▸ **EXERCISE DETAILS**: A single stretch of the material below is to be transcribed exactly, starting at the line with "yellow round brick A1" and ending after the line with "none -> pink brick H6 level 2".

▸ **SUPPLIED ENTRIES**:
[Start of Attachment]

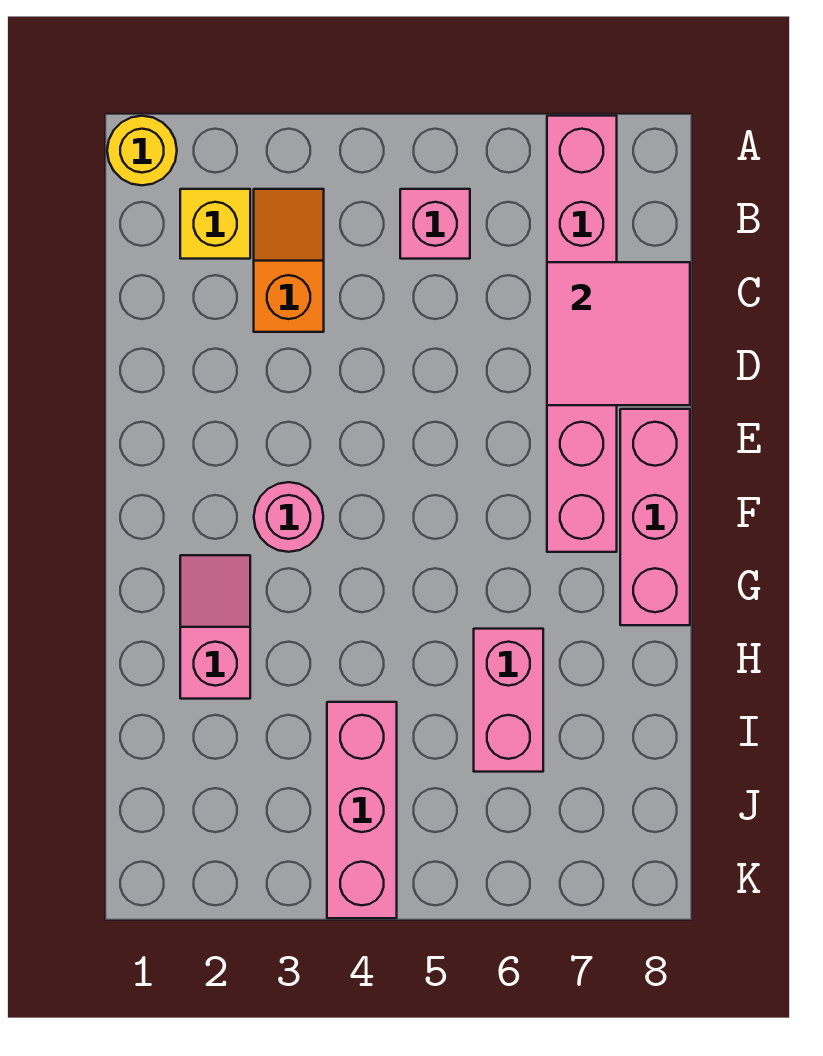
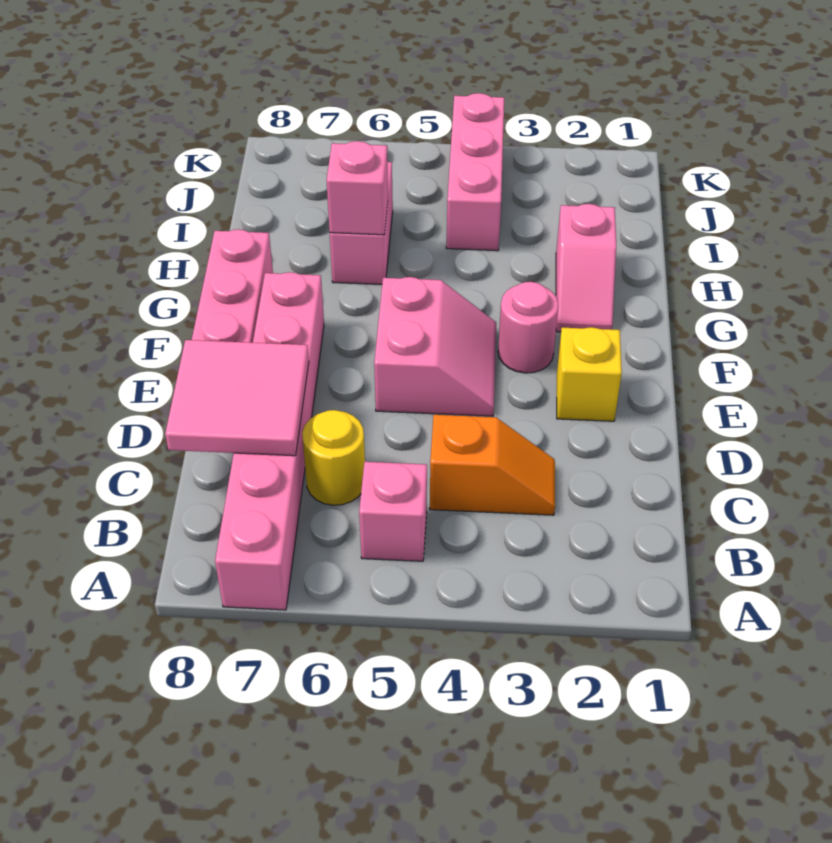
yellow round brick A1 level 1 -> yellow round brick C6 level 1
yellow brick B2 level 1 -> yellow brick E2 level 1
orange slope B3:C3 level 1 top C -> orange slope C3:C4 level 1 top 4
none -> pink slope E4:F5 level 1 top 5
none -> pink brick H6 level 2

[End of Attachment]
[Start of Attachment]

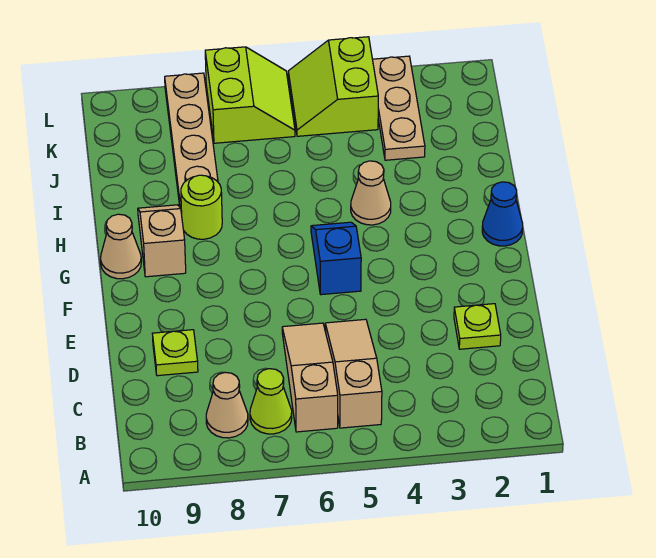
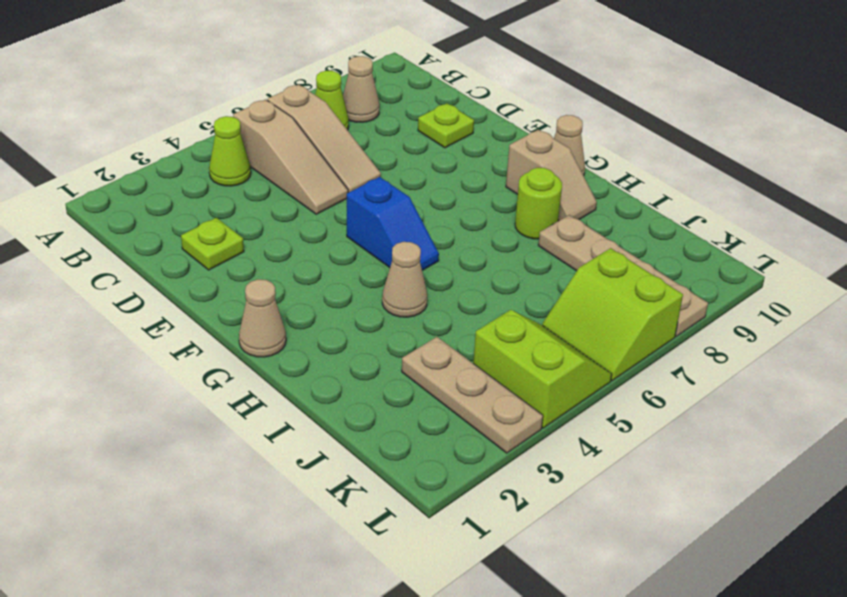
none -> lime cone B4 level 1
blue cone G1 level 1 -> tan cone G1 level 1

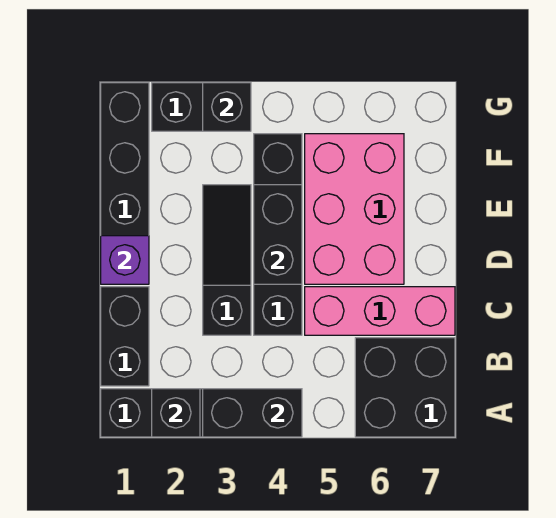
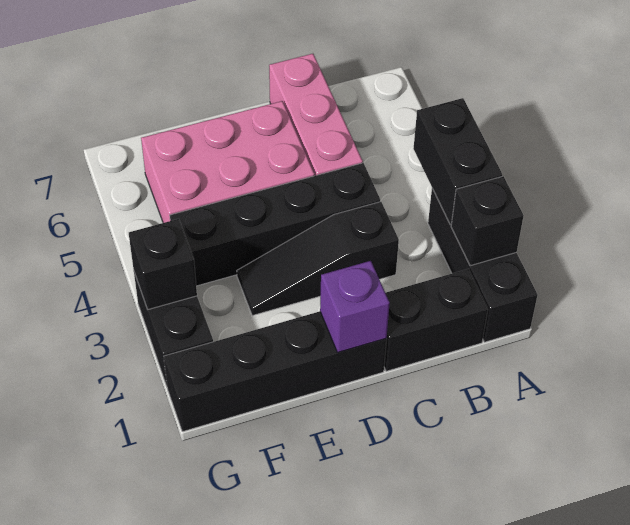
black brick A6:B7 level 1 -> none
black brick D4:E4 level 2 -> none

[End of Attachment]
[Start of Attachment]

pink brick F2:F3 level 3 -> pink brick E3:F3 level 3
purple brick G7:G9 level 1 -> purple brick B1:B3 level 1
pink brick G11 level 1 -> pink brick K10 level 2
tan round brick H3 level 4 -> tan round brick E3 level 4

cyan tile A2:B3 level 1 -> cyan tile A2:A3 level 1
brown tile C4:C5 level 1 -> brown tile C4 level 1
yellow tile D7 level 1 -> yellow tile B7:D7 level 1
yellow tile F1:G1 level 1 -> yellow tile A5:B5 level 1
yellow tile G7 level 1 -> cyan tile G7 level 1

[End of Attachment]

▸ **RESULT OF THE TASK**:
yellow round brick A1 level 1 -> yellow round brick C6 level 1
yellow brick B2 level 1 -> yellow brick E2 level 1
orange slope B3:C3 level 1 top C -> orange slope C3:C4 level 1 top 4
none -> pink slope E4:F5 level 1 top 5
none -> pink brick H6 level 2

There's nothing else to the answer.